*** Opening of Data extract ***

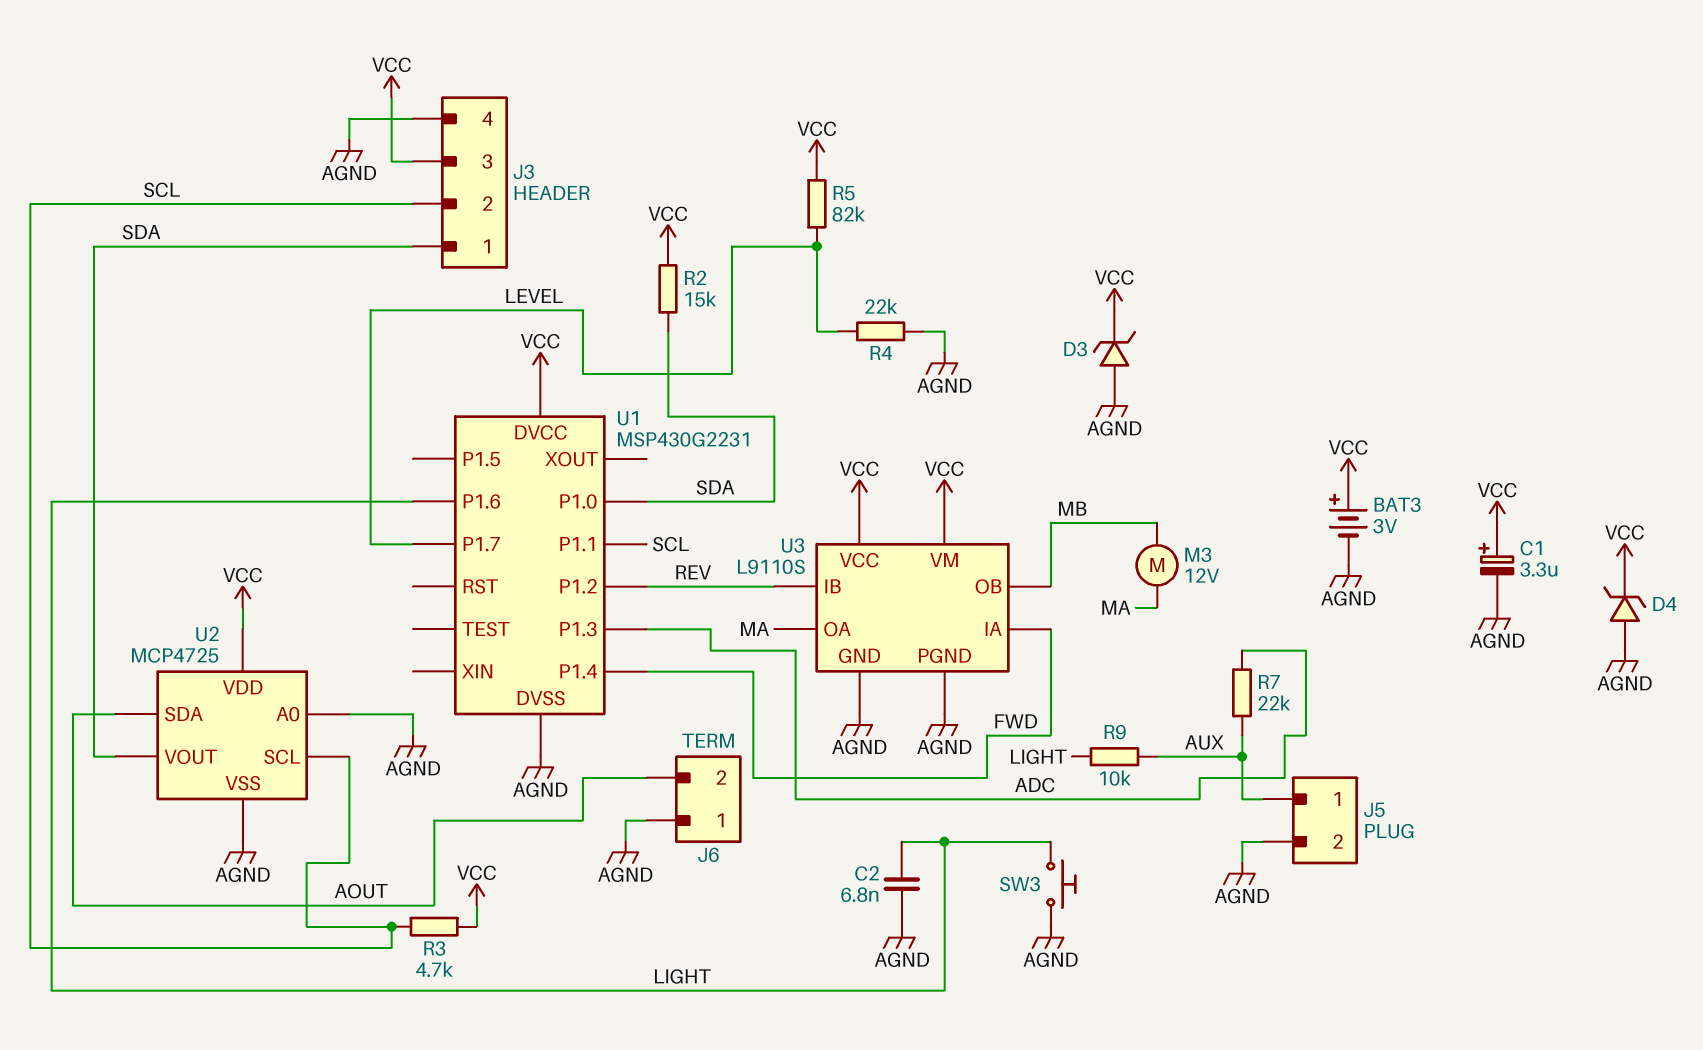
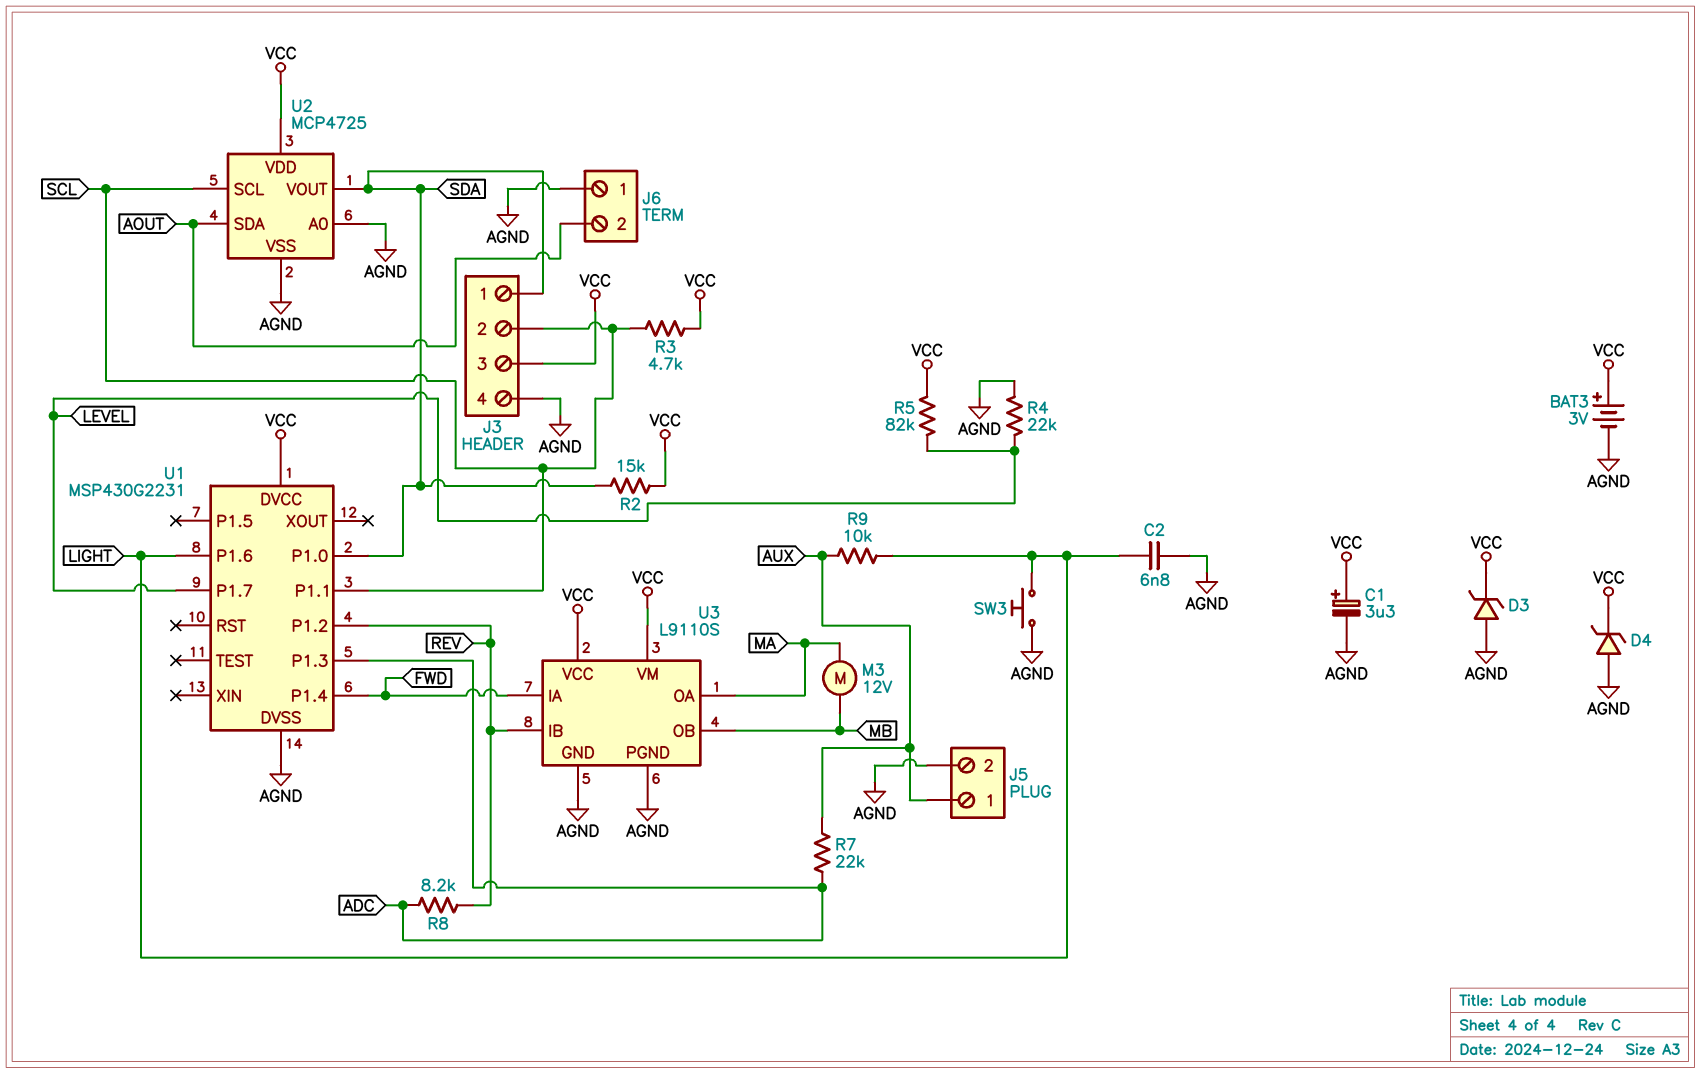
R8: none -> 8.2k (ADC, REV)

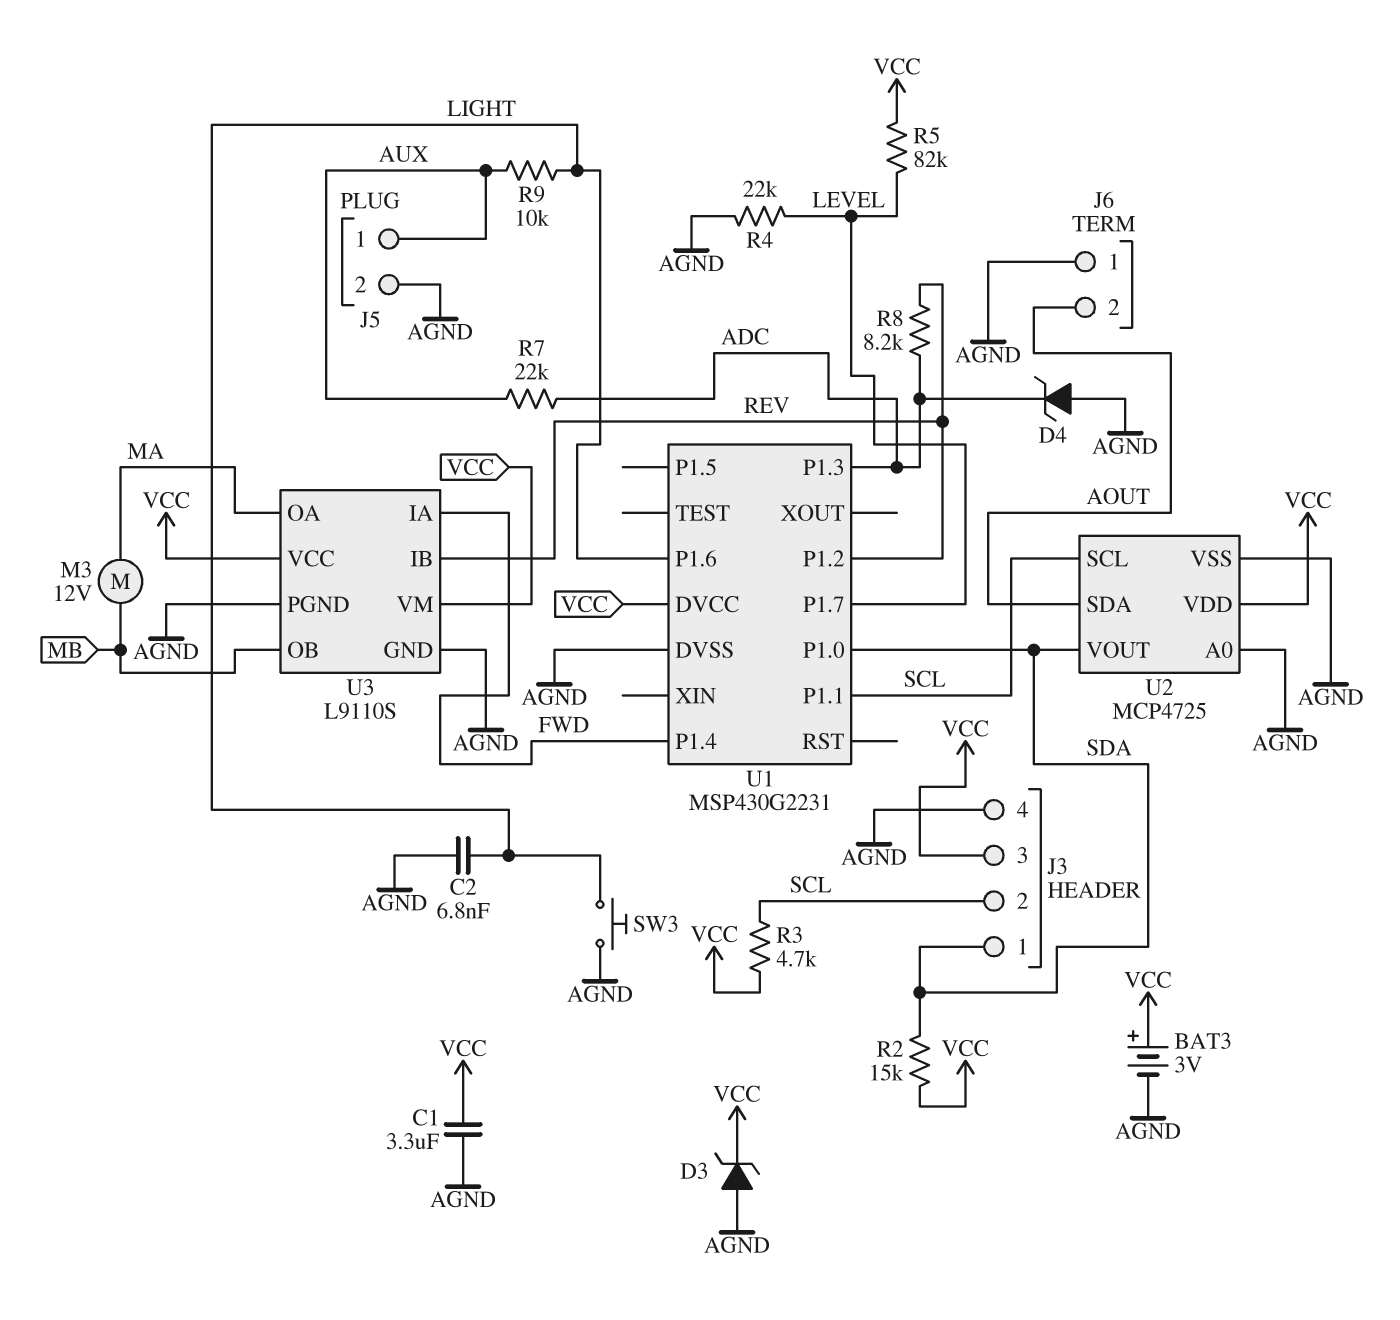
C1: 3.3uF (plus VCC, minus AGND) -> 3.3uF (AGND, VCC)
D4: zener (A AGND, K VCC) -> zener (A AGND, K ADC)

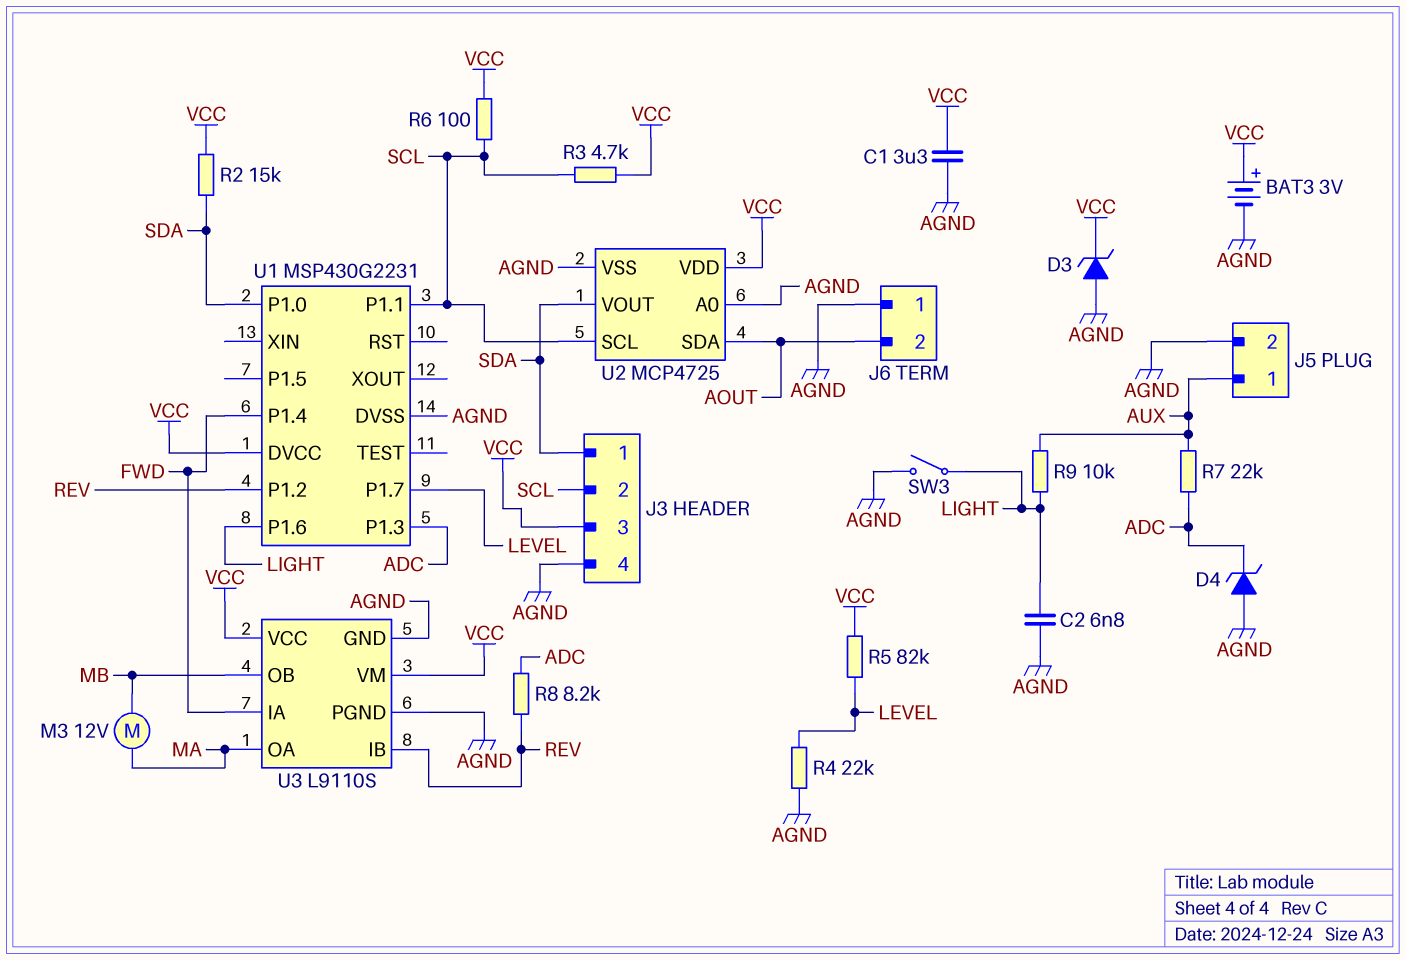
R6: none -> 100 (SCL, VCC)
SW3: button (AGND, LIGHT) -> switch (AGND, LIGHT)

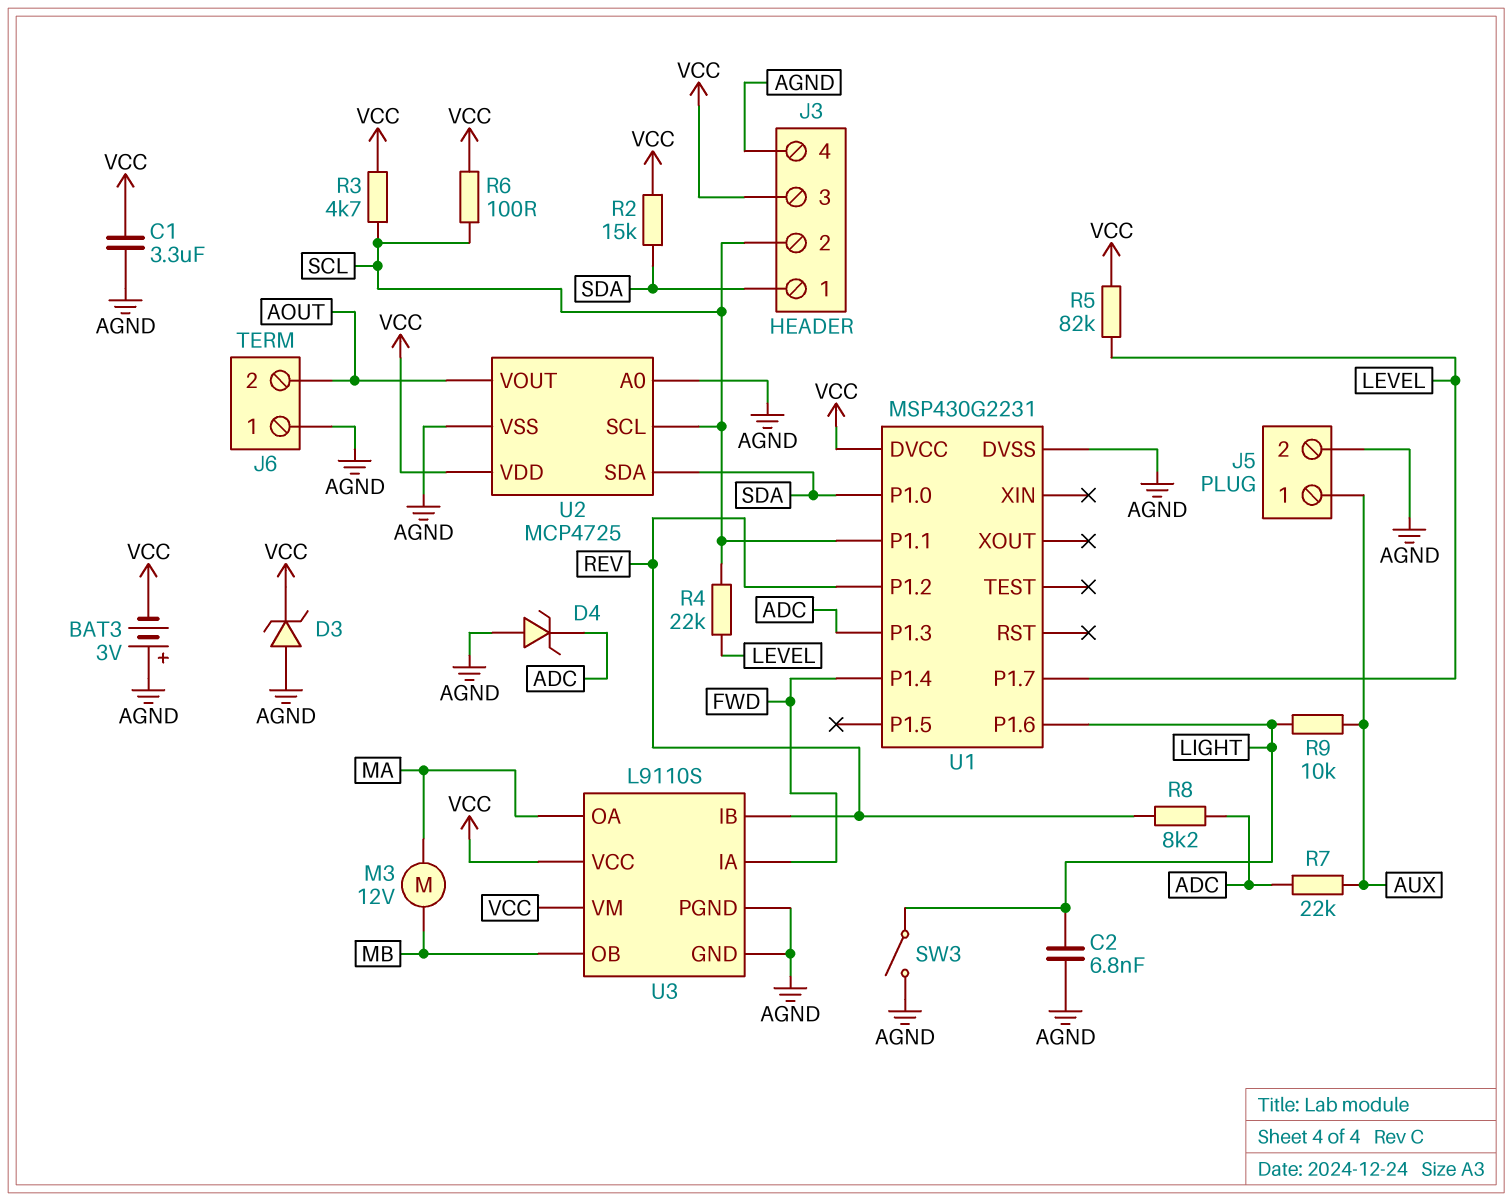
BAT3: 3V (plus VCC, minus AGND) -> 3V (plus AGND, minus VCC)
R4: 22k (AGND, LEVEL) -> 22k (LEVEL, SCL)
U2 pin SDA: AOUT -> SDA
U2 pin VOUT: SDA -> AOUT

*** Close of Data extract ***

— Exercise details —
Where the line with "R6: none -> 100 (SCL, VCC)" appears, begin there and transcribe exactly through the last line of the data, leaving all pictures aside.

— Answer for this exercise —
R6: none -> 100 (SCL, VCC)
SW3: button (AGND, LIGHT) -> switch (AGND, LIGHT)

BAT3: 3V (plus VCC, minus AGND) -> 3V (plus AGND, minus VCC)
R4: 22k (AGND, LEVEL) -> 22k (LEVEL, SCL)
U2 pin SDA: AOUT -> SDA
U2 pin VOUT: SDA -> AOUT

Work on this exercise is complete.